▶ _Problem description_
Your output should consist of every record, copied exactly.

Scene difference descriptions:
=-=-=-=-=

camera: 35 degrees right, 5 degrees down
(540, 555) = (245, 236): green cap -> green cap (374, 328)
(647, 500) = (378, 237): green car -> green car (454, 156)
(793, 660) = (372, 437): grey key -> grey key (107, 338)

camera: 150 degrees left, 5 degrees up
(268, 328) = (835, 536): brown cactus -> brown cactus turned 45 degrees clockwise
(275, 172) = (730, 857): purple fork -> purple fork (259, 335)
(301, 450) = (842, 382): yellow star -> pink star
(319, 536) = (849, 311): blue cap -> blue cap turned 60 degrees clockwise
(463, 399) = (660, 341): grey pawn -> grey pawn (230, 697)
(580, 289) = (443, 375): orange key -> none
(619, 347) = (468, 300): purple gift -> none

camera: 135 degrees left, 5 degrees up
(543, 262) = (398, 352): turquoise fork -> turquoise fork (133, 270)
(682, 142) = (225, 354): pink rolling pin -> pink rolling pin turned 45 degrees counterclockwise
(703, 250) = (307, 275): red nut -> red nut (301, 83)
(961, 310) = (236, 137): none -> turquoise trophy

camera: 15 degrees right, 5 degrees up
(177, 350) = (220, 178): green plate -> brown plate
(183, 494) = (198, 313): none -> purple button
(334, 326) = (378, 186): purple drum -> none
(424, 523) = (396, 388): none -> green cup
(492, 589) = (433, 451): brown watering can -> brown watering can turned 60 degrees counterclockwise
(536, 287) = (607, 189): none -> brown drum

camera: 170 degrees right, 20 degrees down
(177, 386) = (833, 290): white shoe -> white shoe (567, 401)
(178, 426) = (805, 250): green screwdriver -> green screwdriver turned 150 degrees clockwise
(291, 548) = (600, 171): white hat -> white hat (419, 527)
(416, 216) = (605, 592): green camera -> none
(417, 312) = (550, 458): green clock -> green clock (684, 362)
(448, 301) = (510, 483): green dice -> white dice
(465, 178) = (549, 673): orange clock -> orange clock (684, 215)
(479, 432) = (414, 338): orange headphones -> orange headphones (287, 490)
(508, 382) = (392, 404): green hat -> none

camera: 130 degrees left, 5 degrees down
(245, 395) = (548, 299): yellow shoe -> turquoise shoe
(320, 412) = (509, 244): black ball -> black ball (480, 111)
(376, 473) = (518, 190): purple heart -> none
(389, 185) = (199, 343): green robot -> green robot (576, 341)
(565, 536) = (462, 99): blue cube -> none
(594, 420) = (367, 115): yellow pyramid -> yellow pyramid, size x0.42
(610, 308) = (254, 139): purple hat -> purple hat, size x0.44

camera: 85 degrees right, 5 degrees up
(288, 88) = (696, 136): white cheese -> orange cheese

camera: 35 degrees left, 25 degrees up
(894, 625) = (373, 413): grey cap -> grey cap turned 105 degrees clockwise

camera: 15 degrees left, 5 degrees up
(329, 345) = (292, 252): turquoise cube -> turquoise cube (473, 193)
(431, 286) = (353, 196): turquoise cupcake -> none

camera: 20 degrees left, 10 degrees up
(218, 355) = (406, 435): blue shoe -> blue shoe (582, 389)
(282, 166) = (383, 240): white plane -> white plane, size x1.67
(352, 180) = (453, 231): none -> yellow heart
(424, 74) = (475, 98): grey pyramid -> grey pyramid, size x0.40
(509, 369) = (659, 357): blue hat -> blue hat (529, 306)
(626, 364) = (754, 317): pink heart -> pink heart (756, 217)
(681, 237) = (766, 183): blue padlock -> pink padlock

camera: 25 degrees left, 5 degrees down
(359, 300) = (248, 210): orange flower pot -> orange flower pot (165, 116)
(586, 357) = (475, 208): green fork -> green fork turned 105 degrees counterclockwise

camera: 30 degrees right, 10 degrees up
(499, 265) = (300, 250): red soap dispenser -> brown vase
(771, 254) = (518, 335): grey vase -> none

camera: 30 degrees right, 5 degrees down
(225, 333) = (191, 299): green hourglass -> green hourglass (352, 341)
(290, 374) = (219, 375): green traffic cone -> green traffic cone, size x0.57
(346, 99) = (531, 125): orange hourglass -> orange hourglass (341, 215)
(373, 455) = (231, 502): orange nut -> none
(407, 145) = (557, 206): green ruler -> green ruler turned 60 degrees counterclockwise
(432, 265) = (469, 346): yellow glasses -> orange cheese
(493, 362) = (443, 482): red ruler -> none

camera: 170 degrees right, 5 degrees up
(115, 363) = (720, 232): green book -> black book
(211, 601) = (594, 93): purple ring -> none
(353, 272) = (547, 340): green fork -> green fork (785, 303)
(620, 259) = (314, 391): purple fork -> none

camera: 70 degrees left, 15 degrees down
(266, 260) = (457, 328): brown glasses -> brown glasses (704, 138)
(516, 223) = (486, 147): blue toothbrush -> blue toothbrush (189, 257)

=-=-=-=-=

▶ _Exercise solution_
camera: 35 degrees right, 5 degrees down
(540, 555) = (245, 236): green cap -> green cap (374, 328)
(647, 500) = (378, 237): green car -> green car (454, 156)
(793, 660) = (372, 437): grey key -> grey key (107, 338)

camera: 150 degrees left, 5 degrees up
(268, 328) = (835, 536): brown cactus -> brown cactus turned 45 degrees clockwise
(275, 172) = (730, 857): purple fork -> purple fork (259, 335)
(301, 450) = (842, 382): yellow star -> pink star
(319, 536) = (849, 311): blue cap -> blue cap turned 60 degrees clockwise
(463, 399) = (660, 341): grey pawn -> grey pawn (230, 697)
(580, 289) = (443, 375): orange key -> none
(619, 347) = (468, 300): purple gift -> none

camera: 135 degrees left, 5 degrees up
(543, 262) = (398, 352): turquoise fork -> turquoise fork (133, 270)
(682, 142) = (225, 354): pink rolling pin -> pink rolling pin turned 45 degrees counterclockwise
(703, 250) = (307, 275): red nut -> red nut (301, 83)
(961, 310) = (236, 137): none -> turquoise trophy

camera: 15 degrees right, 5 degrees up
(177, 350) = (220, 178): green plate -> brown plate
(183, 494) = (198, 313): none -> purple button
(334, 326) = (378, 186): purple drum -> none
(424, 523) = (396, 388): none -> green cup
(492, 589) = (433, 451): brown watering can -> brown watering can turned 60 degrees counterclockwise
(536, 287) = (607, 189): none -> brown drum

camera: 170 degrees right, 20 degrees down
(177, 386) = (833, 290): white shoe -> white shoe (567, 401)
(178, 426) = (805, 250): green screwdriver -> green screwdriver turned 150 degrees clockwise
(291, 548) = (600, 171): white hat -> white hat (419, 527)
(416, 216) = (605, 592): green camera -> none
(417, 312) = (550, 458): green clock -> green clock (684, 362)
(448, 301) = (510, 483): green dice -> white dice
(465, 178) = (549, 673): orange clock -> orange clock (684, 215)
(479, 432) = (414, 338): orange headphones -> orange headphones (287, 490)
(508, 382) = (392, 404): green hat -> none

camera: 130 degrees left, 5 degrees down
(245, 395) = (548, 299): yellow shoe -> turquoise shoe
(320, 412) = (509, 244): black ball -> black ball (480, 111)
(376, 473) = (518, 190): purple heart -> none
(389, 185) = (199, 343): green robot -> green robot (576, 341)
(565, 536) = (462, 99): blue cube -> none
(594, 420) = (367, 115): yellow pyramid -> yellow pyramid, size x0.42
(610, 308) = (254, 139): purple hat -> purple hat, size x0.44

camera: 85 degrees right, 5 degrees up
(288, 88) = (696, 136): white cheese -> orange cheese

camera: 35 degrees left, 25 degrees up
(894, 625) = (373, 413): grey cap -> grey cap turned 105 degrees clockwise

camera: 15 degrees left, 5 degrees up
(329, 345) = (292, 252): turquoise cube -> turquoise cube (473, 193)
(431, 286) = (353, 196): turquoise cupcake -> none

camera: 20 degrees left, 10 degrees up
(218, 355) = (406, 435): blue shoe -> blue shoe (582, 389)
(282, 166) = (383, 240): white plane -> white plane, size x1.67
(352, 180) = (453, 231): none -> yellow heart
(424, 74) = (475, 98): grey pyramid -> grey pyramid, size x0.40
(509, 369) = (659, 357): blue hat -> blue hat (529, 306)
(626, 364) = (754, 317): pink heart -> pink heart (756, 217)
(681, 237) = (766, 183): blue padlock -> pink padlock

camera: 25 degrees left, 5 degrees down
(359, 300) = (248, 210): orange flower pot -> orange flower pot (165, 116)
(586, 357) = (475, 208): green fork -> green fork turned 105 degrees counterclockwise

camera: 30 degrees right, 10 degrees up
(499, 265) = (300, 250): red soap dispenser -> brown vase
(771, 254) = (518, 335): grey vase -> none

camera: 30 degrees right, 5 degrees down
(225, 333) = (191, 299): green hourglass -> green hourglass (352, 341)
(290, 374) = (219, 375): green traffic cone -> green traffic cone, size x0.57
(346, 99) = (531, 125): orange hourglass -> orange hourglass (341, 215)
(373, 455) = (231, 502): orange nut -> none
(407, 145) = (557, 206): green ruler -> green ruler turned 60 degrees counterclockwise
(432, 265) = (469, 346): yellow glasses -> orange cheese
(493, 362) = (443, 482): red ruler -> none

camera: 170 degrees right, 5 degrees up
(115, 363) = (720, 232): green book -> black book
(211, 601) = (594, 93): purple ring -> none
(353, 272) = (547, 340): green fork -> green fork (785, 303)
(620, 259) = (314, 391): purple fork -> none

camera: 70 degrees left, 15 degrees down
(266, 260) = (457, 328): brown glasses -> brown glasses (704, 138)
(516, 223) = (486, 147): blue toothbrush -> blue toothbrush (189, 257)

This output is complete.